┌─ Data shown

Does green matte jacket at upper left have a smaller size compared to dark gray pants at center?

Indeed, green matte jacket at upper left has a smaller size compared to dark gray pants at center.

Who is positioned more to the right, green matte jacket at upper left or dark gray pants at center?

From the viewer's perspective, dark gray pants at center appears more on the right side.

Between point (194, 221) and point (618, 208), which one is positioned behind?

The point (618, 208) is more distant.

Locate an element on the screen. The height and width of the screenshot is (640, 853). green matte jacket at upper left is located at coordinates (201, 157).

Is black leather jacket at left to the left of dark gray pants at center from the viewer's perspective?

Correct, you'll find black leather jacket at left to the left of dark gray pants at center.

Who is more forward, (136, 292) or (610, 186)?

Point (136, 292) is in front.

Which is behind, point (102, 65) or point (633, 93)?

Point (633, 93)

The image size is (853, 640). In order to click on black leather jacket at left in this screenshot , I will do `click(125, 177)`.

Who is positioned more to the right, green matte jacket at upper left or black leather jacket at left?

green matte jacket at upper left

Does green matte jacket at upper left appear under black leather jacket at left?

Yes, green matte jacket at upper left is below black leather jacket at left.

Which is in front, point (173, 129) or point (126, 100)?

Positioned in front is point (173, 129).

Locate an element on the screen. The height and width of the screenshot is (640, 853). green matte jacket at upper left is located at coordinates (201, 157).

└─

**Short exercise:**
Copy out the full listing above word for word, with every line in its original order.

**Task result:**
Does green matte jacket at upper left have a smaller size compared to dark gray pants at center?

Indeed, green matte jacket at upper left has a smaller size compared to dark gray pants at center.

Who is positioned more to the right, green matte jacket at upper left or dark gray pants at center?

From the viewer's perspective, dark gray pants at center appears more on the right side.

Between point (194, 221) and point (618, 208), which one is positioned behind?

The point (618, 208) is more distant.

Locate an element on the screen. The height and width of the screenshot is (640, 853). green matte jacket at upper left is located at coordinates (201, 157).

Is black leather jacket at left to the left of dark gray pants at center from the viewer's perspective?

Correct, you'll find black leather jacket at left to the left of dark gray pants at center.

Who is more forward, (136, 292) or (610, 186)?

Point (136, 292) is in front.

Which is behind, point (102, 65) or point (633, 93)?

Point (633, 93)

The image size is (853, 640). In order to click on black leather jacket at left in this screenshot , I will do `click(125, 177)`.

Who is positioned more to the right, green matte jacket at upper left or black leather jacket at left?

green matte jacket at upper left

Does green matte jacket at upper left appear under black leather jacket at left?

Yes, green matte jacket at upper left is below black leather jacket at left.

Which is in front, point (173, 129) or point (126, 100)?

Positioned in front is point (173, 129).

Locate an element on the screen. The height and width of the screenshot is (640, 853). green matte jacket at upper left is located at coordinates (201, 157).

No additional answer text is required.